* INSTRUCTIONS FOR THE TASK
Scan the material and copy out each line where the word "camera" occurs.

* RECORD SET
☆ ☆ ☆ ☆
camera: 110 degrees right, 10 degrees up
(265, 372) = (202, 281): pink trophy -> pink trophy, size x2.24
☆ ☆ ☆ ☆
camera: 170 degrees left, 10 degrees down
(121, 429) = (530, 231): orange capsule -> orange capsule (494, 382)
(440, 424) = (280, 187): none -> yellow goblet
☆ ☆ ☆ ☆
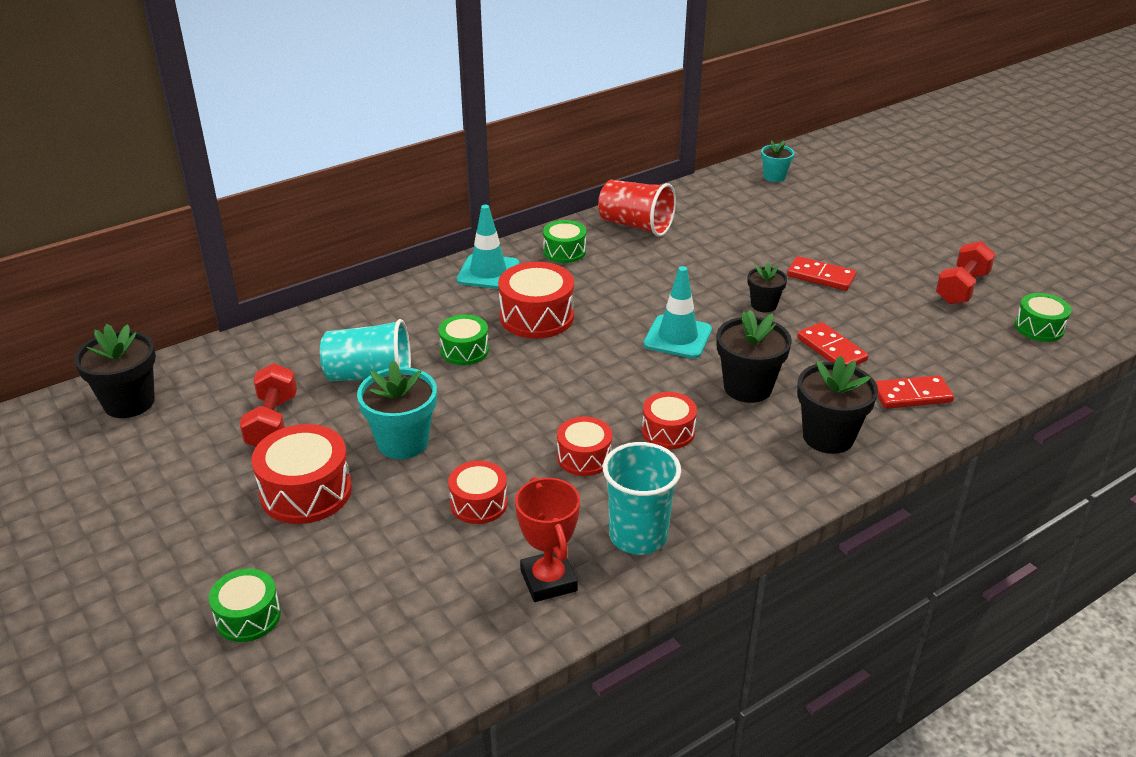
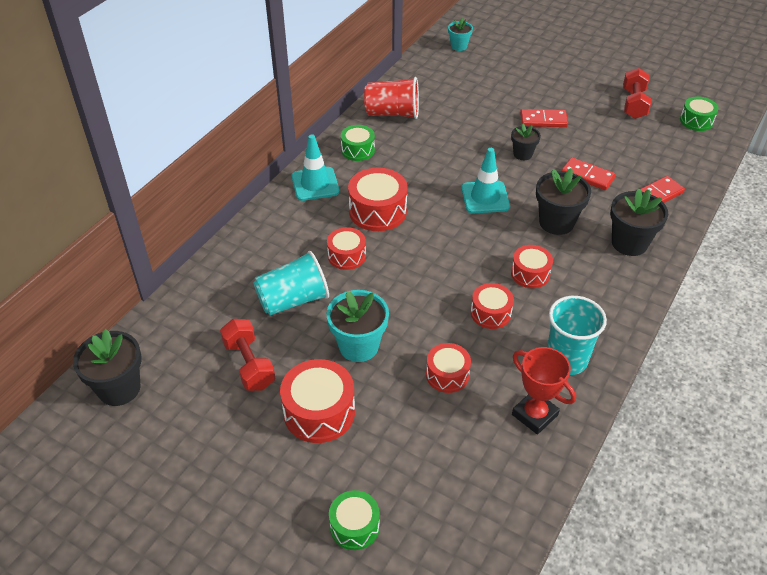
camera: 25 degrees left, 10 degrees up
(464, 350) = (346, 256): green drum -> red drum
☆ ☆ ☆ ☆
* REPLY TO THE EXERCISE
camera: 110 degrees right, 10 degrees up
camera: 170 degrees left, 10 degrees down
camera: 25 degrees left, 10 degrees up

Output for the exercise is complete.